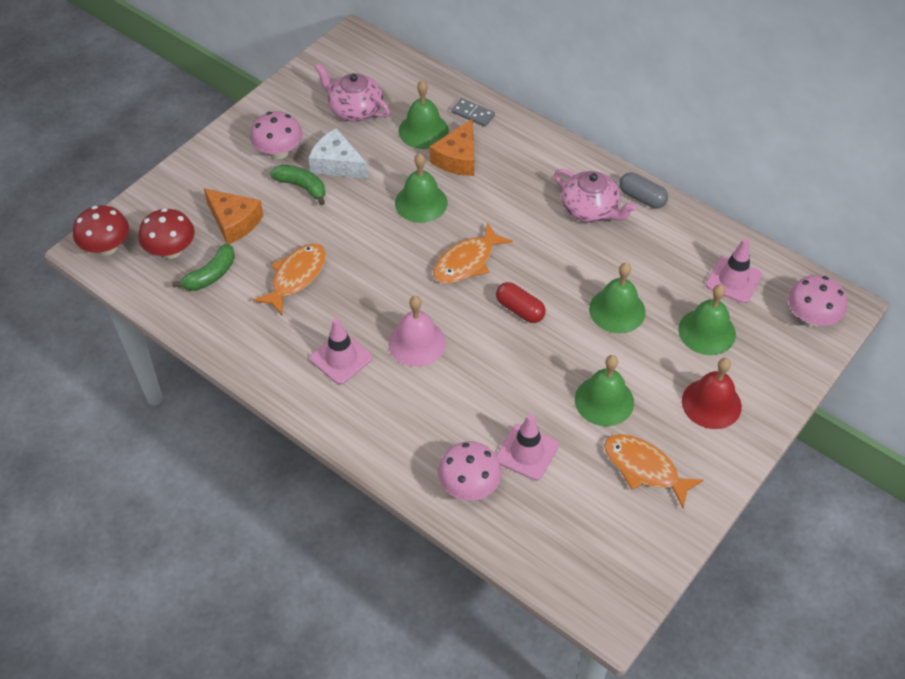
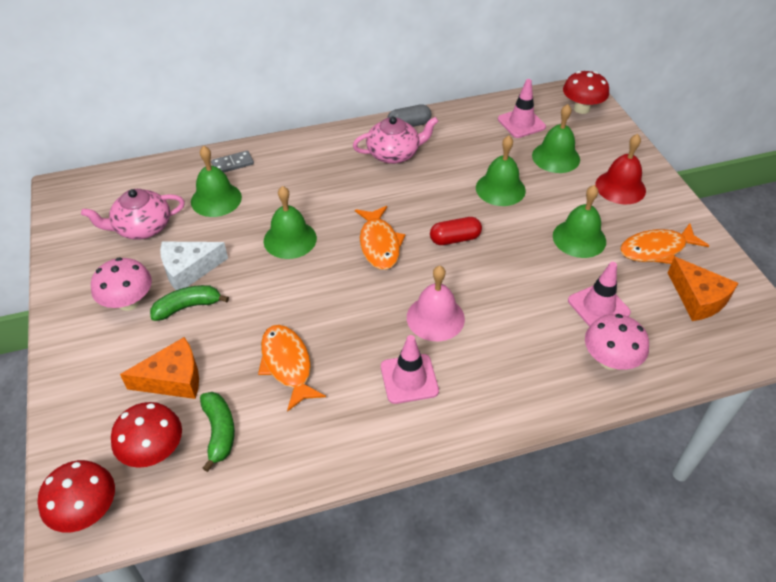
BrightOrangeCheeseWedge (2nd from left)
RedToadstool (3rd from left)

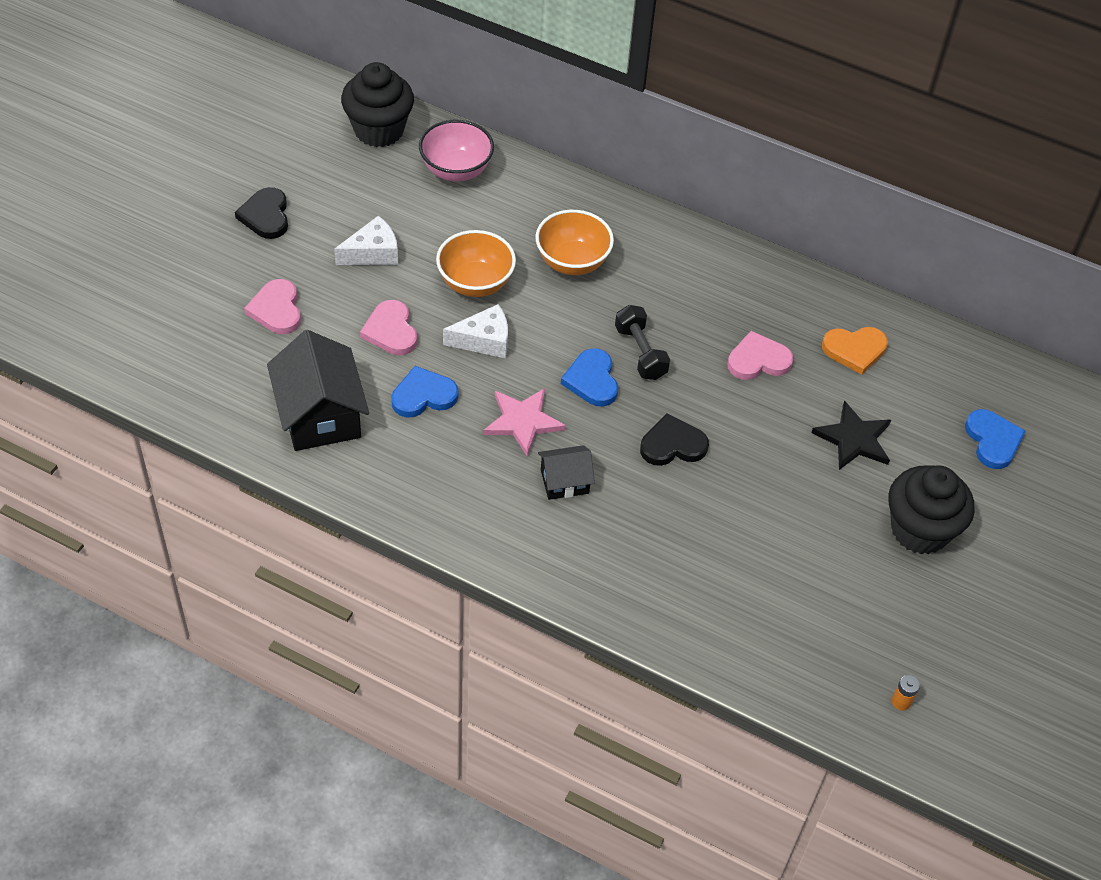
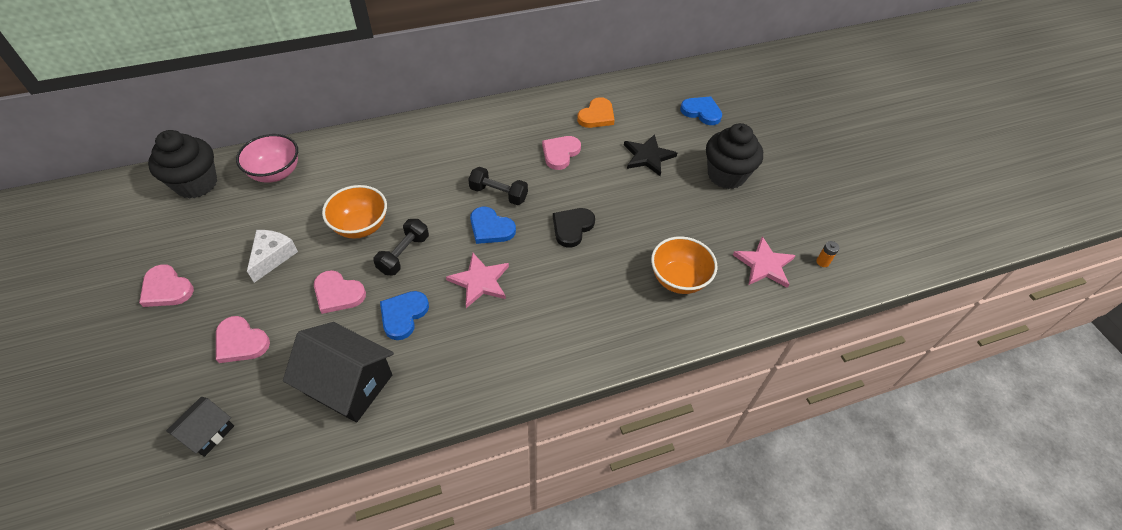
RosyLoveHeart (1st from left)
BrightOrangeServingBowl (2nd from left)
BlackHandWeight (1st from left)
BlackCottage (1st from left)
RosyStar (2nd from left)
════════════════════
__WHAT THE EXERCISE ASKS__: Leaving the pictures out, reproduce the entries above exactly.

__RESULT FOR THIS TASK__:
BrightOrangeCheeseWedge (2nd from left)
RedToadstool (3rd from left)

RosyLoveHeart (1st from left)
BrightOrangeServingBowl (2nd from left)
BlackHandWeight (1st from left)
BlackCottage (1st from left)
RosyStar (2nd from left)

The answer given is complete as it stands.